### PROBLEM STATEMENT
Take the entries below and print, exactly, the stretch from the line containing "grey notebook: 10 -> 7" through the line containing "white carrot: 10 -> 8", both included.
==== DATASET EXTRACT ====
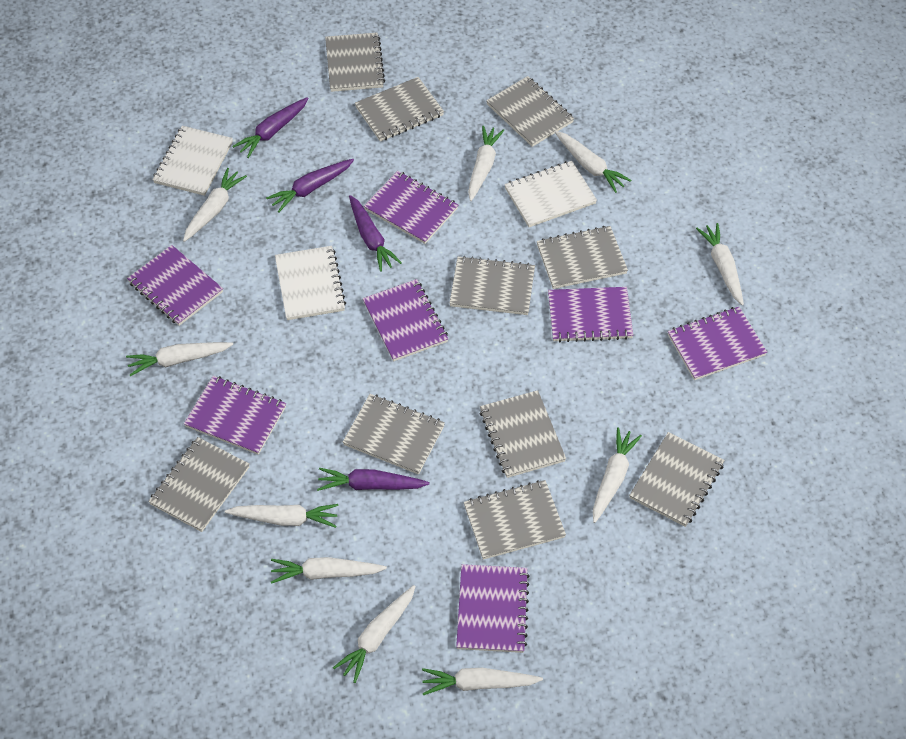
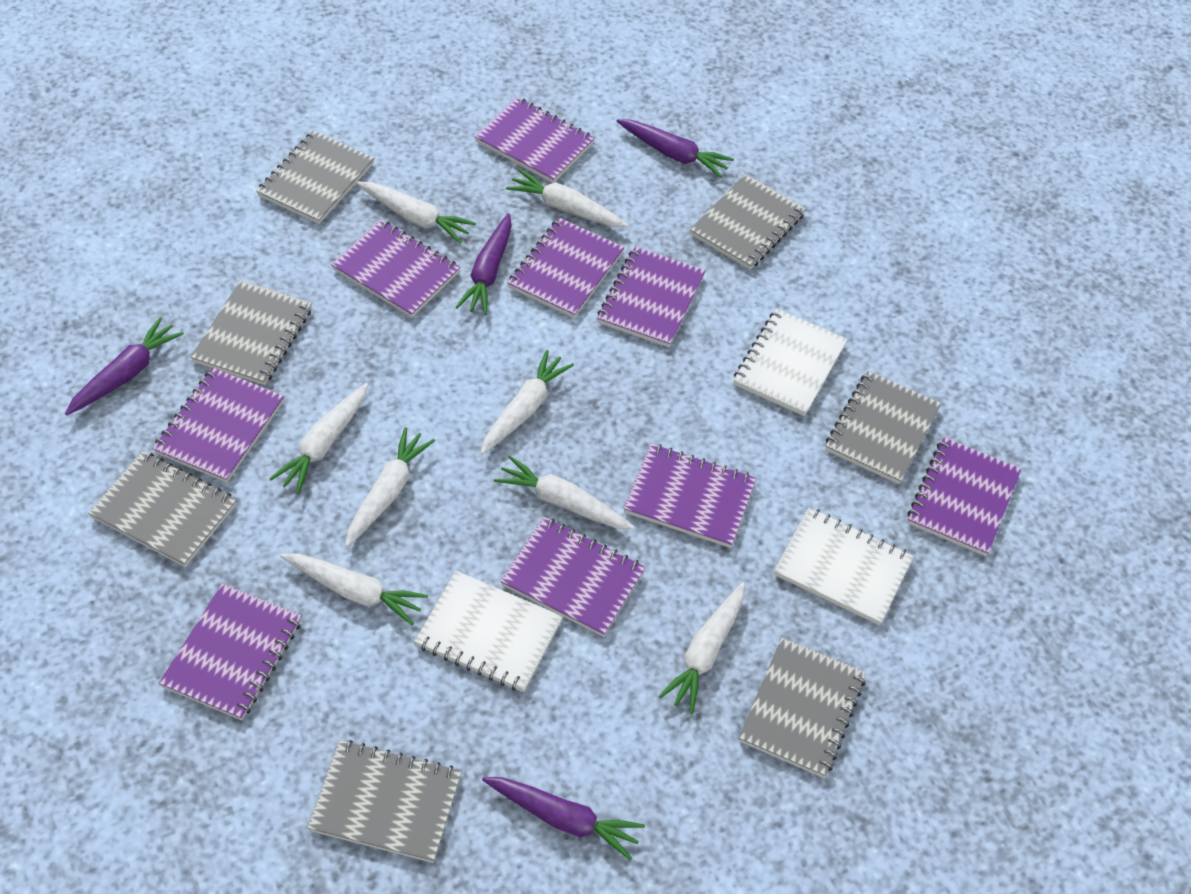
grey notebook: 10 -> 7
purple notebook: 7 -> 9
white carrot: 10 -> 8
====
==== DATASET EXTRACT ====
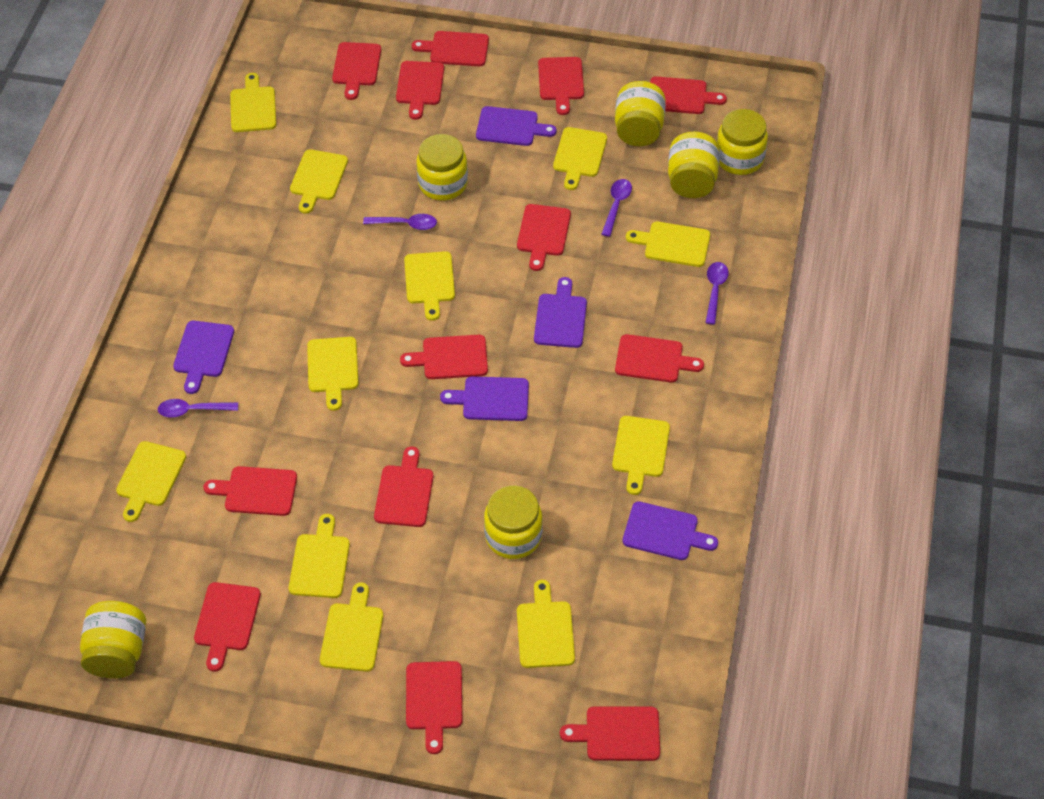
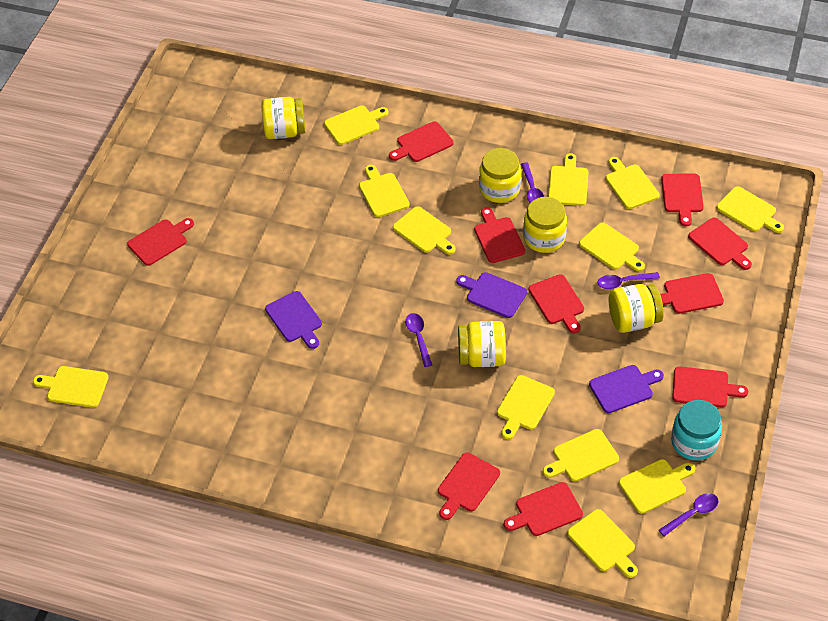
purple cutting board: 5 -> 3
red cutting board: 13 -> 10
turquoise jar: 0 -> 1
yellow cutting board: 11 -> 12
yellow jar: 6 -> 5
====
### RESPONSE TO THIS EXERCISE
grey notebook: 10 -> 7
purple notebook: 7 -> 9
white carrot: 10 -> 8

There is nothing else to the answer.